What you should do =
Each line from the one that holds "(73, 174) = (67, 167): yellow" to the end of the records is to be retyped exactly. Pictures are not part of the copy.

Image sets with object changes
§ §

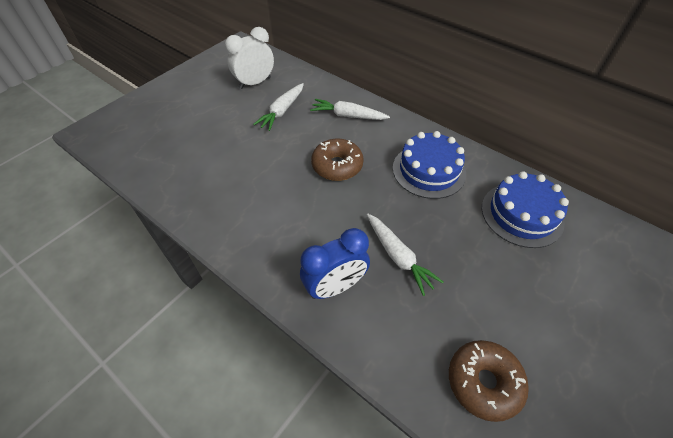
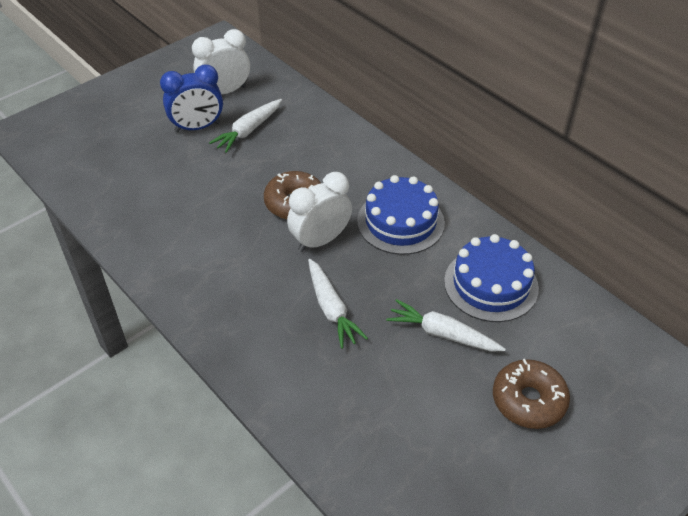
camera: 10 degrees right, 5 degrees down
(335, 286) = (253, 328): blue clock -> blue clock (197, 127)
(348, 116) = (326, 145): white carrot -> white carrot (442, 334)
(368, 195) = (320, 240): none -> white clock
(483, 382) = (377, 437): brown donut -> brown donut (528, 400)

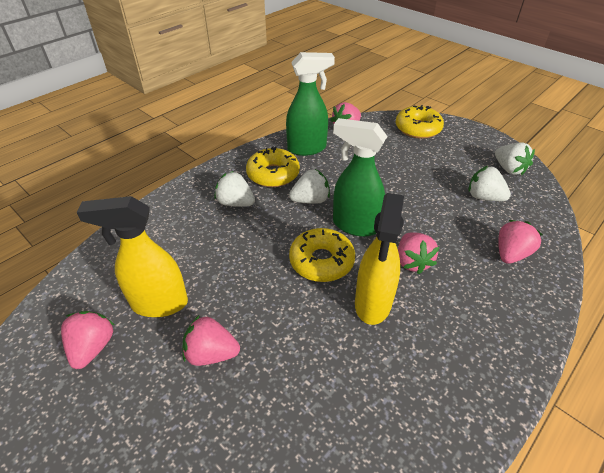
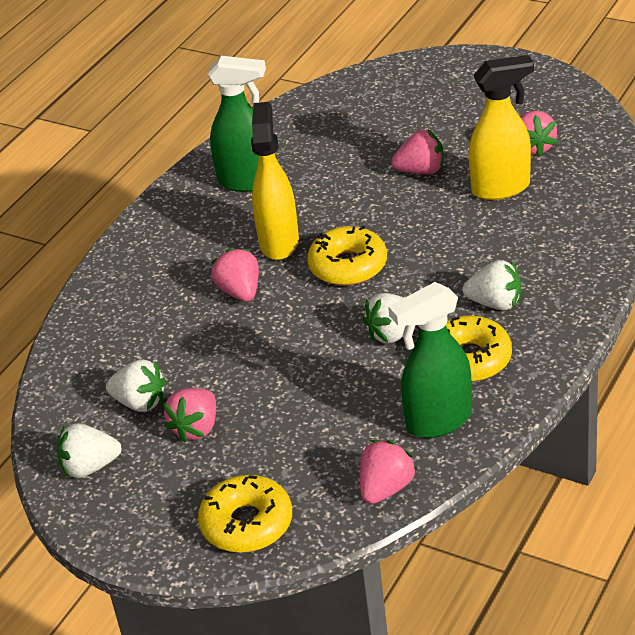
camera: 170 degrees right, 5 degrees down
(354, 225) = (320, 315): green spray bottle -> green spray bottle (247, 182)
(509, 169) = (90, 467): white strawberry -> white strawberry turned 60 degrees counterclockwise
(510, 254) = (119, 330): pink strawberry -> pink strawberry (196, 428)

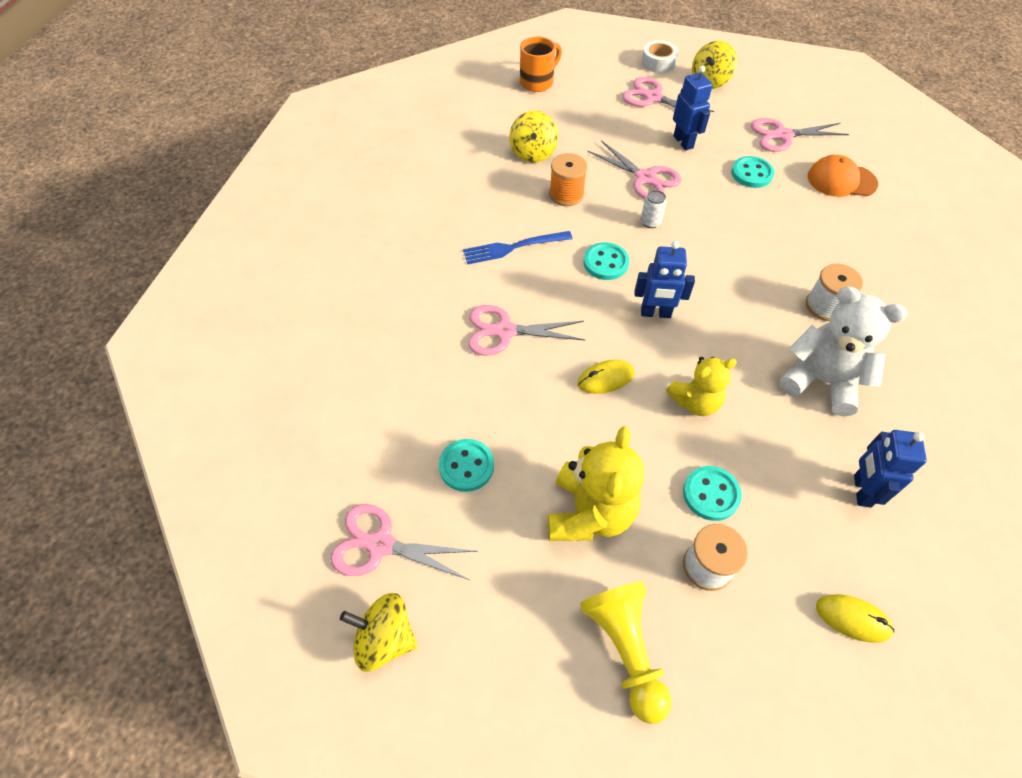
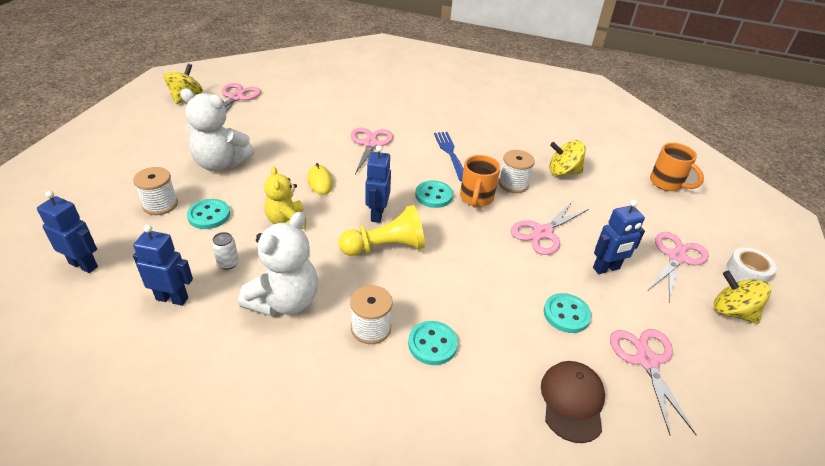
camera: 90 degrees right, 15 degrees down
(466, 466) = (272, 124): turquoise button -> turquoise button (432, 344)
(566, 194) = (513, 184): orange spool -> white spool
(590, 513) = (221, 163): yellow teddy bear -> white teddy bear
(601, 226) = (476, 198): none -> orange mug
(625, 650) = (131, 166): yellow pawn -> yellow pawn (385, 247)
(650, 222) = (483, 227): white can -> white can (228, 263)
(841, 180) = (572, 401): orange cap -> brown cap
(852, 618) = (84, 265): yellow mouse -> blue robot

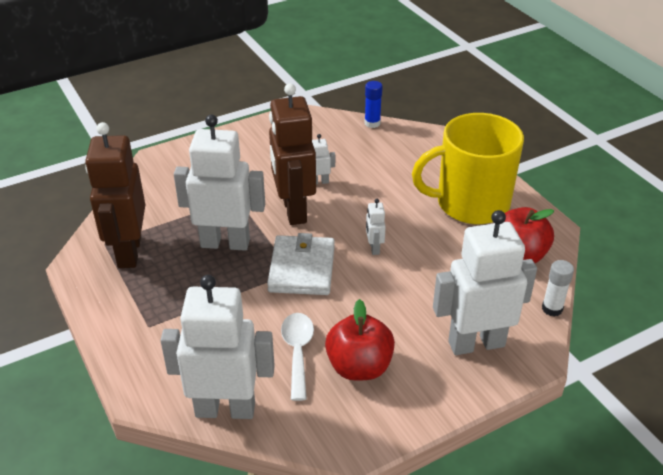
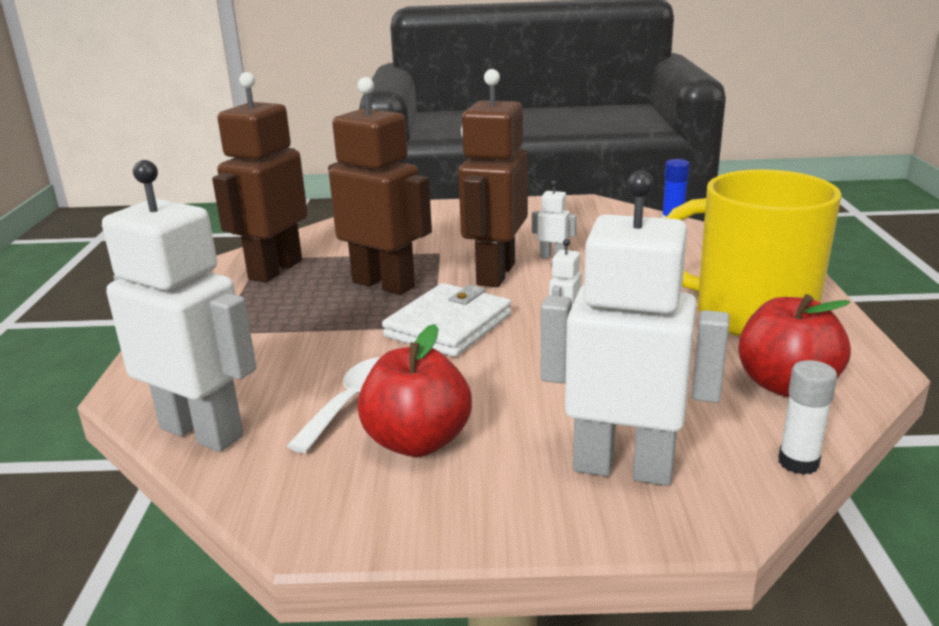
camera: 30 degrees right, 15 degrees down
(225, 243) = (384, 284): white robot -> brown robot

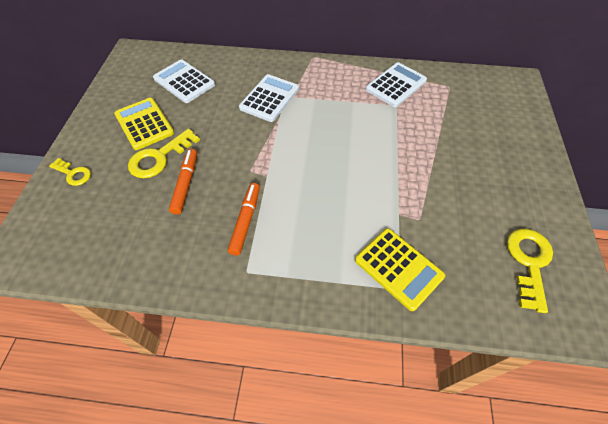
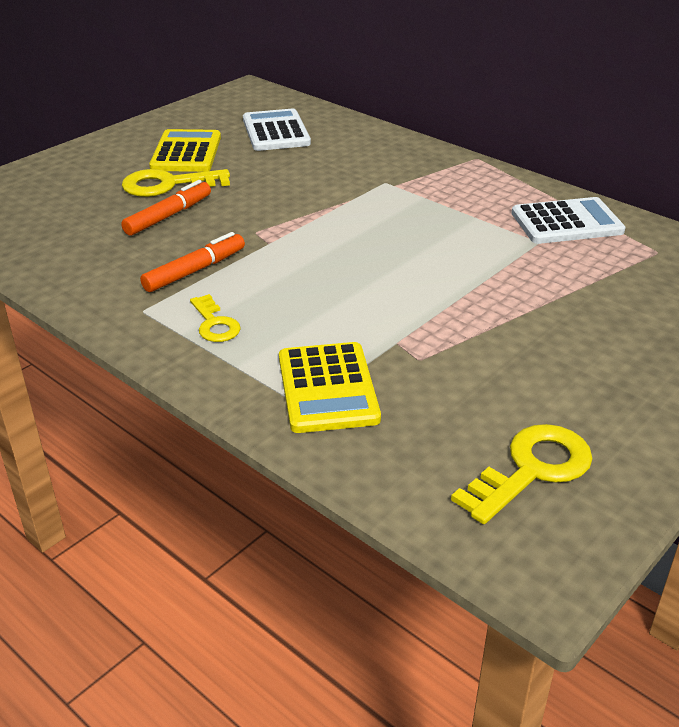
camera: 35 degrees right, 20 degrees down
(73, 174) = (67, 167): yellow key -> yellow key (215, 324)
(269, 98) = (363, 178): white calculator -> none

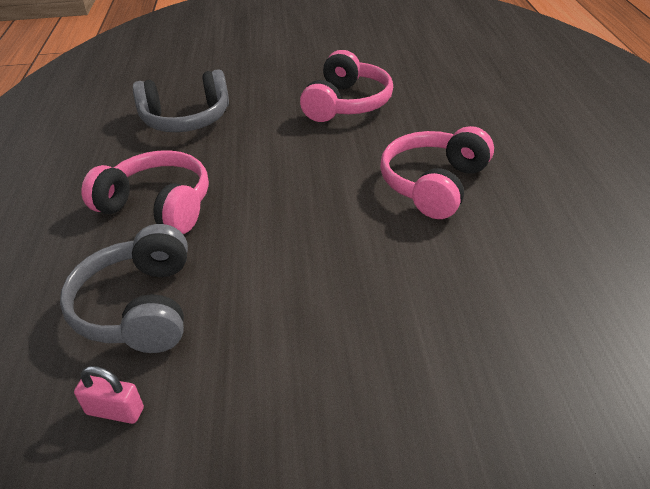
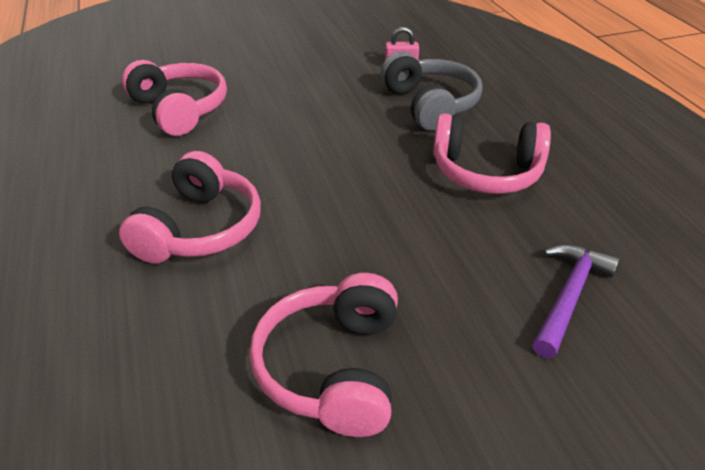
camera: 165 degrees right, 0 degrees up
(186, 119) = (569, 296): grey headphones -> purple hammer
(489, 350) = (179, 110): none -> pink headphones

§ §

Task solution =
(73, 174) = (67, 167): yellow key -> yellow key (215, 324)
(269, 98) = (363, 178): white calculator -> none

camera: 165 degrees right, 0 degrees up
(186, 119) = (569, 296): grey headphones -> purple hammer
(489, 350) = (179, 110): none -> pink headphones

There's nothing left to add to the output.